▶ [What the task requires]: Having found the line that contains "(340, 70) = (432, 150): blue", please retype only it and every line after it up to the end of the entries, exactly as written.

▶ [Provided records]:
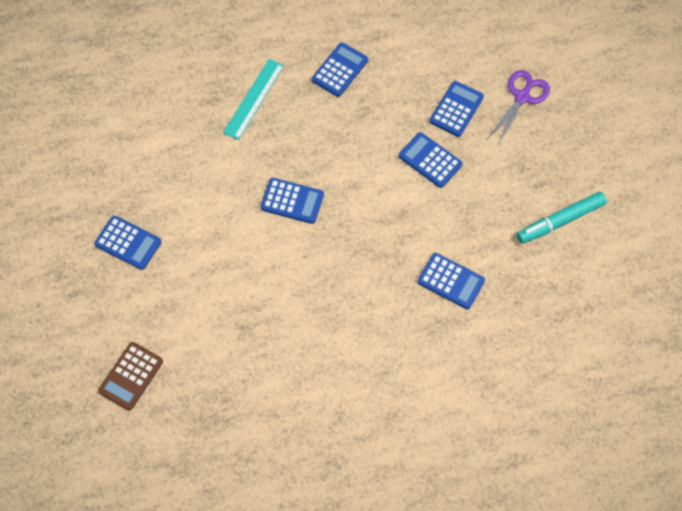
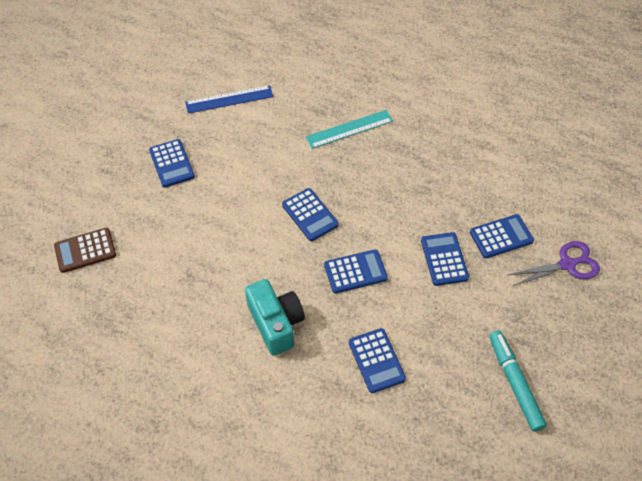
camera: 40 degrees right, 10 degrees down
(120, 145) = (229, 99): none -> blue ruler
(340, 70) = (432, 150): blue calculator -> blue calculator (355, 272)
(350, 312) = (276, 323): none -> turquoise camera
(560, 221) = (514, 383): turquoise marker -> turquoise marker turned 60 degrees clockwise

▶ [Exercise answer]:
(340, 70) = (432, 150): blue calculator -> blue calculator (355, 272)
(350, 312) = (276, 323): none -> turquoise camera
(560, 221) = (514, 383): turquoise marker -> turquoise marker turned 60 degrees clockwise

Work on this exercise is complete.